Description of the task :: Count the lines in the entries that contain the string "size". State nothing but the number.

::::::::::

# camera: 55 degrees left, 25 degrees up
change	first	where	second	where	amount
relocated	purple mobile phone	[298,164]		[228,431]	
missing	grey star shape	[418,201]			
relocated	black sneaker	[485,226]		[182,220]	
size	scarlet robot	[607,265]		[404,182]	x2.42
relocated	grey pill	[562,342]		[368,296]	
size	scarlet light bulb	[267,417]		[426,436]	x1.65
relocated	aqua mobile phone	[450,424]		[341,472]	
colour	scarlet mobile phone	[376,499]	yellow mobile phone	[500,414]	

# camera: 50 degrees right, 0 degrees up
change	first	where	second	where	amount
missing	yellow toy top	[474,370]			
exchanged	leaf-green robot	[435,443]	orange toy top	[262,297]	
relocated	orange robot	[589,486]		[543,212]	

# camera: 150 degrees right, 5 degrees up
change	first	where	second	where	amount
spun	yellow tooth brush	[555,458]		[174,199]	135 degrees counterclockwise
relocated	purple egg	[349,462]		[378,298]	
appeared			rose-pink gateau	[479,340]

::::::::::

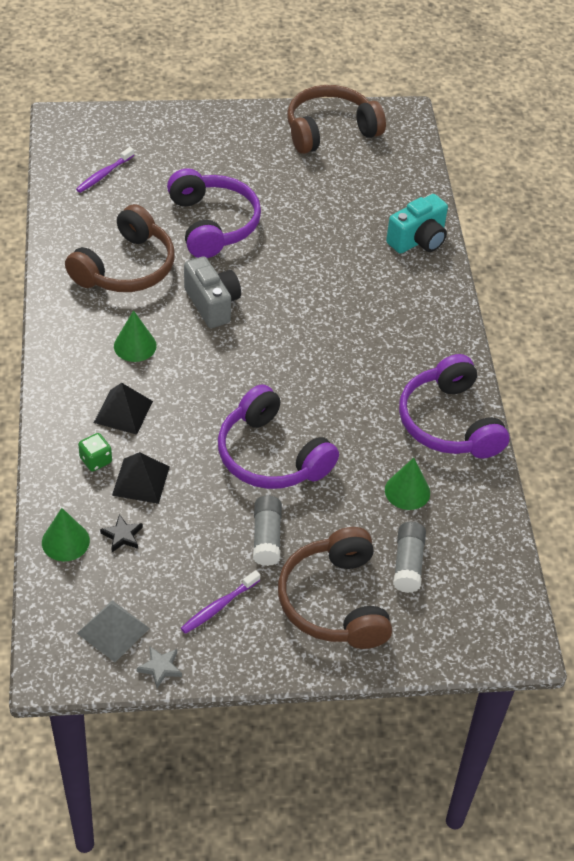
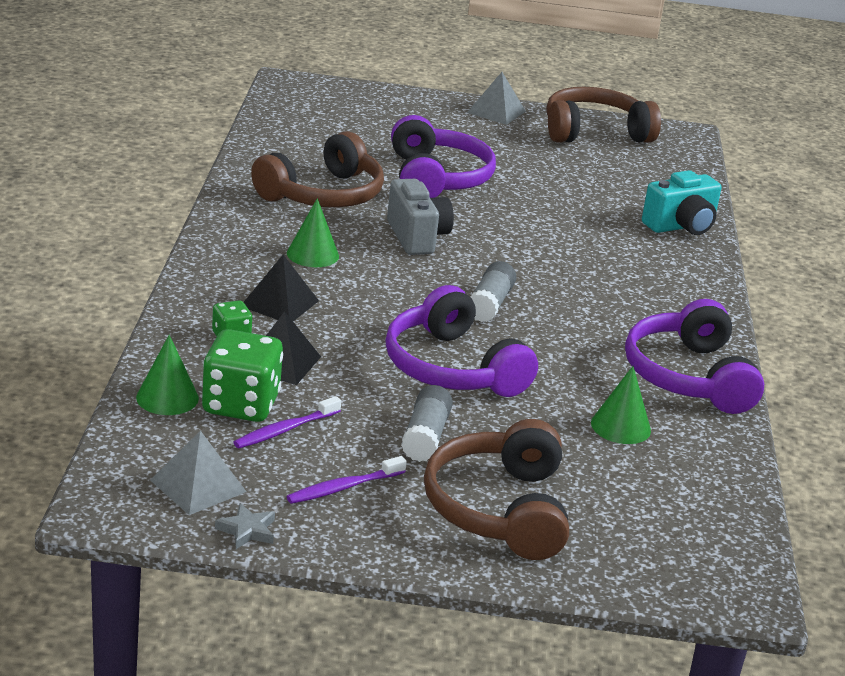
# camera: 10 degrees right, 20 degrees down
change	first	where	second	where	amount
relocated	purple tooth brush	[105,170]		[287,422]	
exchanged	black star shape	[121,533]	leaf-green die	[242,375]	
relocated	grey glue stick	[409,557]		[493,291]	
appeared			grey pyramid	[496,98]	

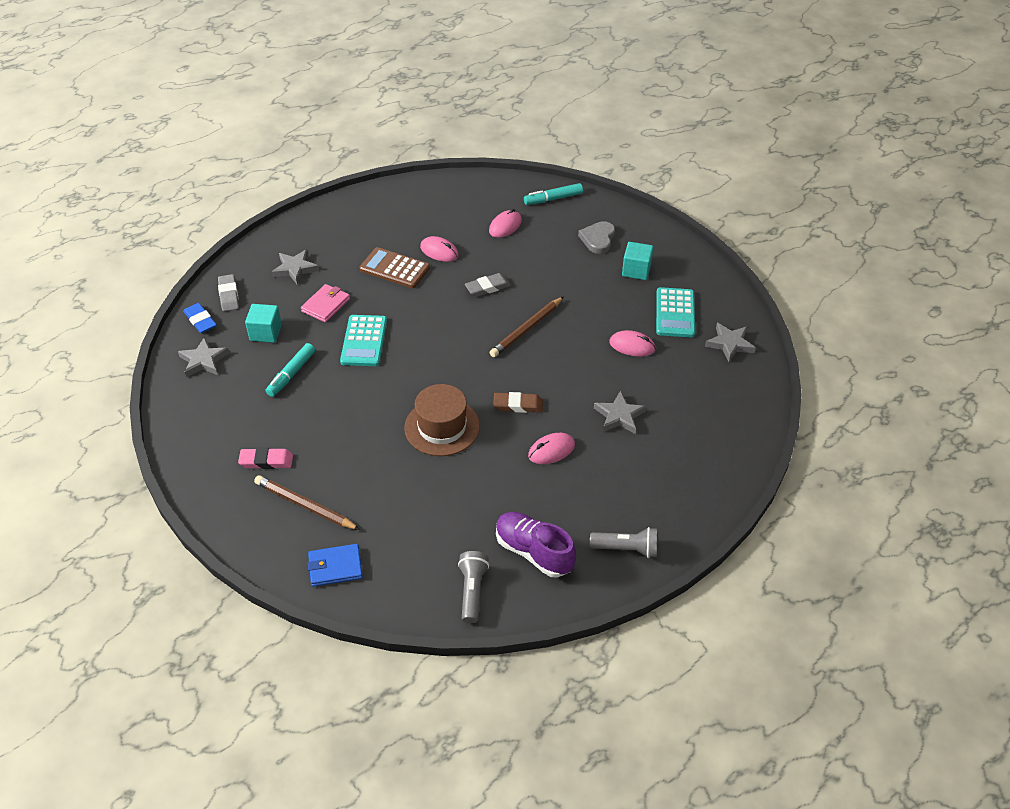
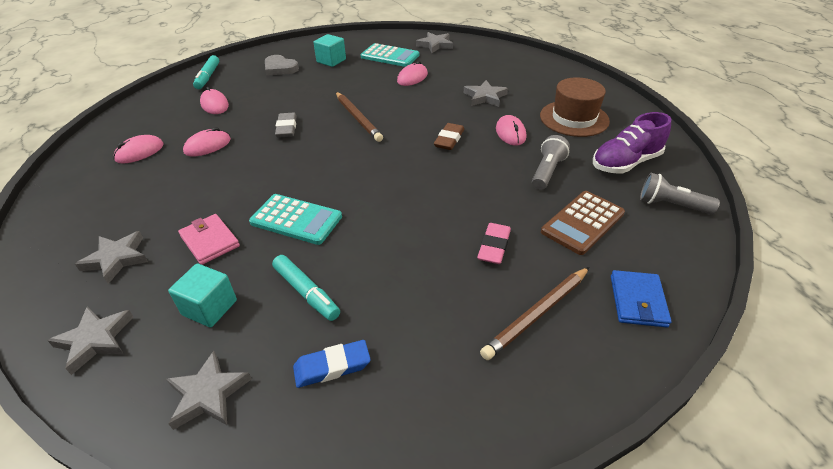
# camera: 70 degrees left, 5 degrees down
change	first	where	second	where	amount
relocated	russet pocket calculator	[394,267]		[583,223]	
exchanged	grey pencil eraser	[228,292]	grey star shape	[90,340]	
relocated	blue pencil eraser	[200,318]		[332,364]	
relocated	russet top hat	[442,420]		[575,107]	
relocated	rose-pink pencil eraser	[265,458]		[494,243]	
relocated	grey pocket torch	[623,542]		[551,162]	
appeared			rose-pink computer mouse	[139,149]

::::::::::

Task response :: 2